§ Exercise directions
List the material as numbered lines, starting from its first line and ending with the line that contains "yellow hexagon: rotated 15", both included. Leave out any blank lines.

§ Input data
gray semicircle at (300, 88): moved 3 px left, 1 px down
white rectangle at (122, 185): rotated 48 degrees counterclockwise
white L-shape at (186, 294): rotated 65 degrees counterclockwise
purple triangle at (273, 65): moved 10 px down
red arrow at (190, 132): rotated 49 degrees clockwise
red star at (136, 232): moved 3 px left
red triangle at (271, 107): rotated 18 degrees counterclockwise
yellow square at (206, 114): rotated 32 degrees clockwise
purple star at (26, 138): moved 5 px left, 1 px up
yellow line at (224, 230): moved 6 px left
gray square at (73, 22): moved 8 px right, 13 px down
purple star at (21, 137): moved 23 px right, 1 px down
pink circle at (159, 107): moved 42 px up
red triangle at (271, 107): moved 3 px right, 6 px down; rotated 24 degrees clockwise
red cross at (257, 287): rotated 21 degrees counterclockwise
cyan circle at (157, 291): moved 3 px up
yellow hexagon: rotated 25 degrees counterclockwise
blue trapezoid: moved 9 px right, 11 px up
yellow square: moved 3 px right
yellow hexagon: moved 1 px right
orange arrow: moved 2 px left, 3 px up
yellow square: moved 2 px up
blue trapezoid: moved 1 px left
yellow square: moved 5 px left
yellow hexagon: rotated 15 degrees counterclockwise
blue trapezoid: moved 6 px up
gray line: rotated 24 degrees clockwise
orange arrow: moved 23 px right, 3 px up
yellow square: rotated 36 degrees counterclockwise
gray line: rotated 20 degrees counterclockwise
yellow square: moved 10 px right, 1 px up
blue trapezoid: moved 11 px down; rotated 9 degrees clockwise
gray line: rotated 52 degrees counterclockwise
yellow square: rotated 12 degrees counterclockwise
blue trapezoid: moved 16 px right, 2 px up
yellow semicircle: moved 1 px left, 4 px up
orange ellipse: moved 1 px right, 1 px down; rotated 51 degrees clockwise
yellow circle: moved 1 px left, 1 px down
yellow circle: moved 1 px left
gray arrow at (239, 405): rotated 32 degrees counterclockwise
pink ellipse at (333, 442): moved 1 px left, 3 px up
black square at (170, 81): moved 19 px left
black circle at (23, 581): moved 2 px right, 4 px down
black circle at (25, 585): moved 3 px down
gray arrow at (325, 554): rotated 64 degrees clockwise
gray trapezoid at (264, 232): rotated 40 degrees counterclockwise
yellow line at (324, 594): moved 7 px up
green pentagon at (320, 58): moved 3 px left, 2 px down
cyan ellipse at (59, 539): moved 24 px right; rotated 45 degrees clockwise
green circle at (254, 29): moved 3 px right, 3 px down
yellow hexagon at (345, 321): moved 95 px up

§ The response
1. gray semicircle at (300, 88): moved 3 px left, 1 px down
2. white rectangle at (122, 185): rotated 48 degrees counterclockwise
3. white L-shape at (186, 294): rotated 65 degrees counterclockwise
4. purple triangle at (273, 65): moved 10 px down
5. red arrow at (190, 132): rotated 49 degrees clockwise
6. red star at (136, 232): moved 3 px left
7. red triangle at (271, 107): rotated 18 degrees counterclockwise
8. yellow square at (206, 114): rotated 32 degrees clockwise
9. purple star at (26, 138): moved 5 px left, 1 px up
10. yellow line at (224, 230): moved 6 px left
11. gray square at (73, 22): moved 8 px right, 13 px down
12. purple star at (21, 137): moved 23 px right, 1 px down
13. pink circle at (159, 107): moved 42 px up
14. red triangle at (271, 107): moved 3 px right, 6 px down; rotated 24 degrees clockwise
15. red cross at (257, 287): rotated 21 degrees counterclockwise
16. cyan circle at (157, 291): moved 3 px up
17. yellow hexagon: rotated 25 degrees counterclockwise
18. blue trapezoid: moved 9 px right, 11 px up
19. yellow square: moved 3 px right
20. yellow hexagon: moved 1 px right
21. orange arrow: moved 2 px left, 3 px up
22. yellow square: moved 2 px up
23. blue trapezoid: moved 1 px left
24. yellow square: moved 5 px left
25. yellow hexagon: rotated 15 degrees counterclockwise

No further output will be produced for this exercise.